- The problem -
Please reproduce the entries below exactly from the line holding "J203 pin 2: +12V -> NET3" through the last line, both included, and omit any pictures.

[Records from a data source]
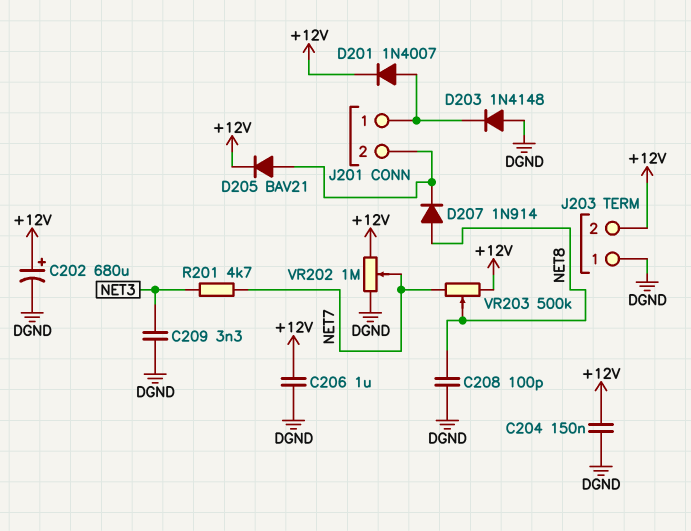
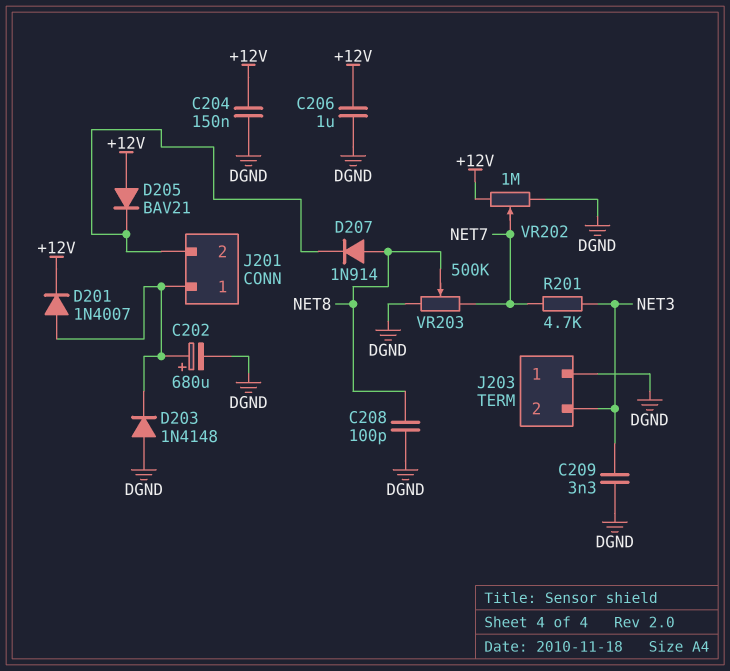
C202: 680uF (plus +12V, minus DGND) -> 680uF (plus J201/1, minus DGND)
D205: diode BAV21 (A J201/2, K +12V) -> diode BAV21 (A +12V, K J201/2)
J203 pin 2: +12V -> NET3
VR203: 500k (+12V, NET7, wiper NET8) -> 500k (DGND, NET7, wiper NET8)

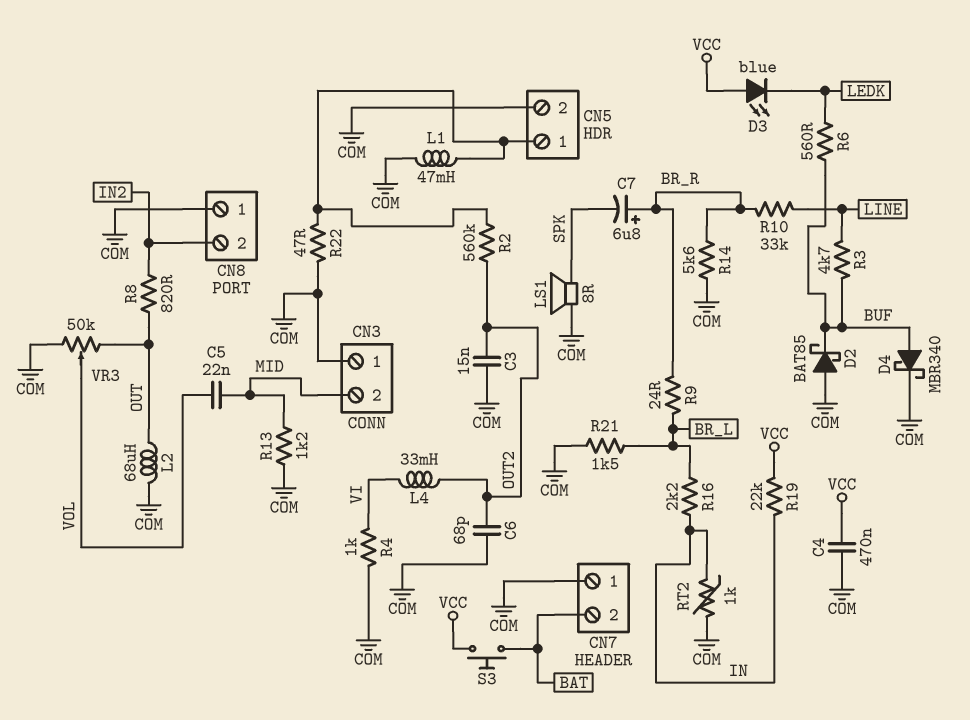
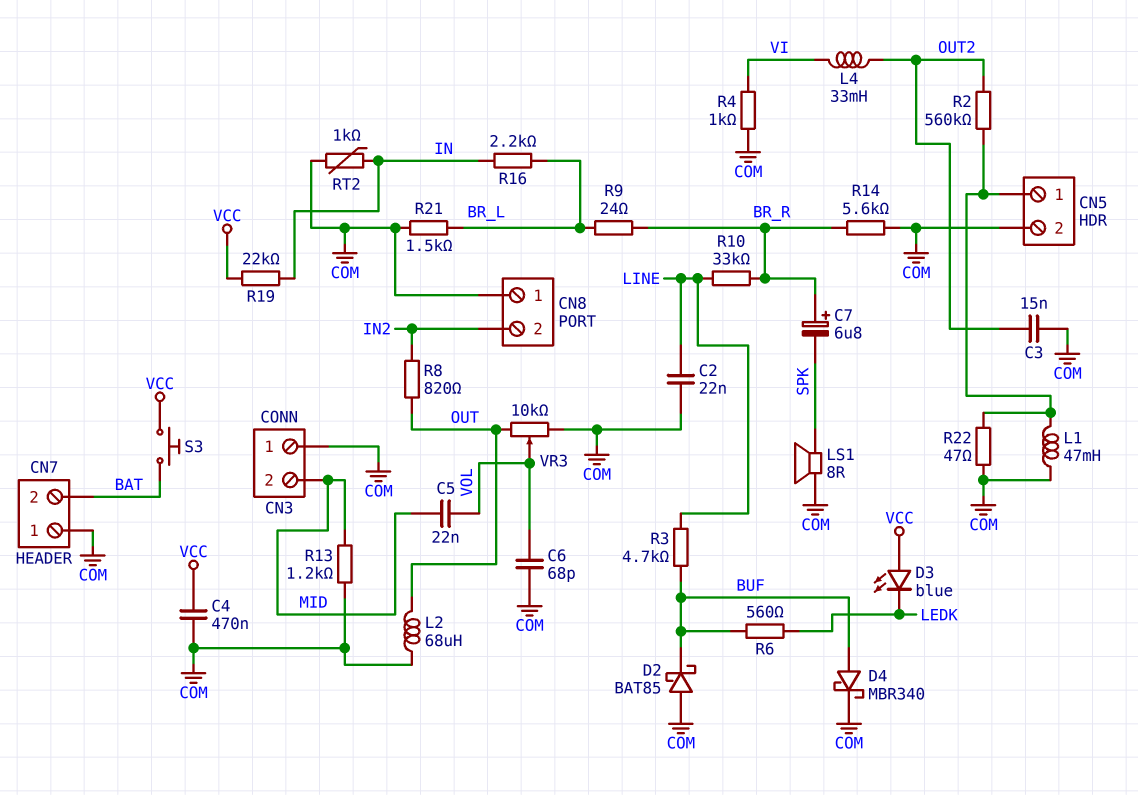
C2: none -> 22nF (COM, LINE)
C6: 68pF (COM, OUT2) -> 68pF (COM, VOL)
VR3: 50k (COM, OUT, wiper VOL) -> 10k (COM, OUT, wiper VOL)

- Response area -
J203 pin 2: +12V -> NET3
VR203: 500k (+12V, NET7, wiper NET8) -> 500k (DGND, NET7, wiper NET8)

C2: none -> 22nF (COM, LINE)
C6: 68pF (COM, OUT2) -> 68pF (COM, VOL)
VR3: 50k (COM, OUT, wiper VOL) -> 10k (COM, OUT, wiper VOL)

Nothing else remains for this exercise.